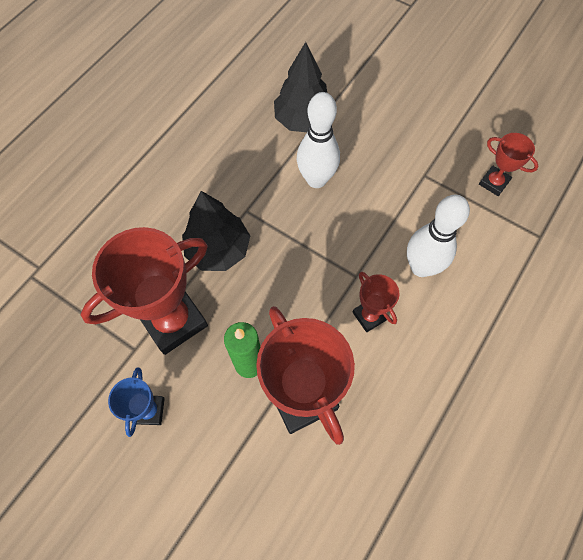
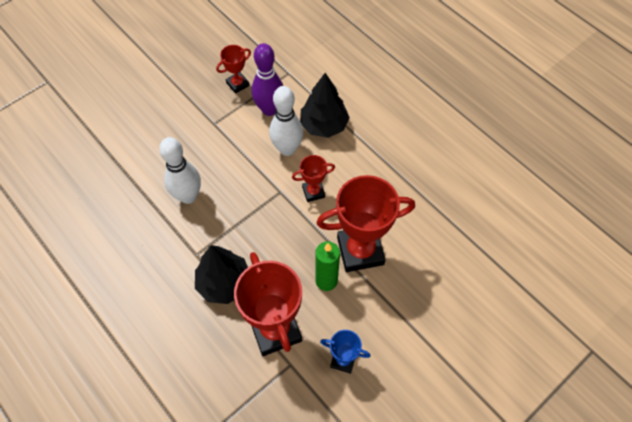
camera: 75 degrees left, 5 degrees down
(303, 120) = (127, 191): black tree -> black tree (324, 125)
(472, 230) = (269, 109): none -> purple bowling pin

**TASK DETAILS**
Transcribe exactly, starting at the line with "(303, 120) = (127, 191): black" and continuing through the last line of the data above; leave out all earlier lines.

**WRITTEN REPLY**
(303, 120) = (127, 191): black tree -> black tree (324, 125)
(472, 230) = (269, 109): none -> purple bowling pin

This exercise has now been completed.